───── Excerpted records

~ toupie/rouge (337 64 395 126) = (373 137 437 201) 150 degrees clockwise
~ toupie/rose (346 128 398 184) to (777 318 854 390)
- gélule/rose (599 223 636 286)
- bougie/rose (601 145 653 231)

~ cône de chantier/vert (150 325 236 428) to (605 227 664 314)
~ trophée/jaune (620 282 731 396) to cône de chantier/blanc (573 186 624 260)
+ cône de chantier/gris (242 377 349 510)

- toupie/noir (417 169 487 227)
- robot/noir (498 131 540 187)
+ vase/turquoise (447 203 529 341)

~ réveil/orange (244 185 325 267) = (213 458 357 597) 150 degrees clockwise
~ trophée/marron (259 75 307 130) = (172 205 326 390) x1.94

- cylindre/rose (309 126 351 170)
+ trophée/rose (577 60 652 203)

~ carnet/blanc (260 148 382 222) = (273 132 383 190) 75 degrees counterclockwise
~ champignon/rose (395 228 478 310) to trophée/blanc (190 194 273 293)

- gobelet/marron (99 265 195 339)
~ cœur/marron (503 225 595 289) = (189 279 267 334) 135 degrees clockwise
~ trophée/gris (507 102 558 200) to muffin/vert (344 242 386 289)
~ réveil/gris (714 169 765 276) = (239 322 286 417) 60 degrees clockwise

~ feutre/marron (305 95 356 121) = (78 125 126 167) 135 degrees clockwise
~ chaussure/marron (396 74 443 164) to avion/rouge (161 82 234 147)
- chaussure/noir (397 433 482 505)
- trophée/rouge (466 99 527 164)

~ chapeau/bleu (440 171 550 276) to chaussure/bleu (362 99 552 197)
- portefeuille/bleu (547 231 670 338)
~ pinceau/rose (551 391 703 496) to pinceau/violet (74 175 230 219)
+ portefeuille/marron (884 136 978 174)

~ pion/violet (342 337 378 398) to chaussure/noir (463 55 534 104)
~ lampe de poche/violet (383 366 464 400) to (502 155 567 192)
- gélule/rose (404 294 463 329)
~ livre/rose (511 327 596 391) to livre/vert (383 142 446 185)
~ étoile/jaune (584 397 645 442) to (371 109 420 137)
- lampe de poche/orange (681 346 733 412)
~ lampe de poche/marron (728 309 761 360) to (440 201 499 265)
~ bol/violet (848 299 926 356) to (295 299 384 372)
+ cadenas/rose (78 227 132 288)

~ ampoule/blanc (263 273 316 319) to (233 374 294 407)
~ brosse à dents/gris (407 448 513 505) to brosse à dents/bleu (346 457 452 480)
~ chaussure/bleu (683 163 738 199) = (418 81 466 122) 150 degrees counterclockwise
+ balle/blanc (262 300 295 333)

──────────

**The task:**
Copy exactly, word for word, the line with "194 273 293)" through the final line of the listing.

**Result of the task:**
~ champignon/rose (395 228 478 310) to trophée/blanc (190 194 273 293)

- gobelet/marron (99 265 195 339)
~ cœur/marron (503 225 595 289) = (189 279 267 334) 135 degrees clockwise
~ trophée/gris (507 102 558 200) to muffin/vert (344 242 386 289)
~ réveil/gris (714 169 765 276) = (239 322 286 417) 60 degrees clockwise

~ feutre/marron (305 95 356 121) = (78 125 126 167) 135 degrees clockwise
~ chaussure/marron (396 74 443 164) to avion/rouge (161 82 234 147)
- chaussure/noir (397 433 482 505)
- trophée/rouge (466 99 527 164)

~ chapeau/bleu (440 171 550 276) to chaussure/bleu (362 99 552 197)
- portefeuille/bleu (547 231 670 338)
~ pinceau/rose (551 391 703 496) to pinceau/violet (74 175 230 219)
+ portefeuille/marron (884 136 978 174)

~ pion/violet (342 337 378 398) to chaussure/noir (463 55 534 104)
~ lampe de poche/violet (383 366 464 400) to (502 155 567 192)
- gélule/rose (404 294 463 329)
~ livre/rose (511 327 596 391) to livre/vert (383 142 446 185)
~ étoile/jaune (584 397 645 442) to (371 109 420 137)
- lampe de poche/orange (681 346 733 412)
~ lampe de poche/marron (728 309 761 360) to (440 201 499 265)
~ bol/violet (848 299 926 356) to (295 299 384 372)
+ cadenas/rose (78 227 132 288)

~ ampoule/blanc (263 273 316 319) to (233 374 294 407)
~ brosse à dents/gris (407 448 513 505) to brosse à dents/bleu (346 457 452 480)
~ chaussure/bleu (683 163 738 199) = (418 81 466 122) 150 degrees counterclockwise
+ balle/blanc (262 300 295 333)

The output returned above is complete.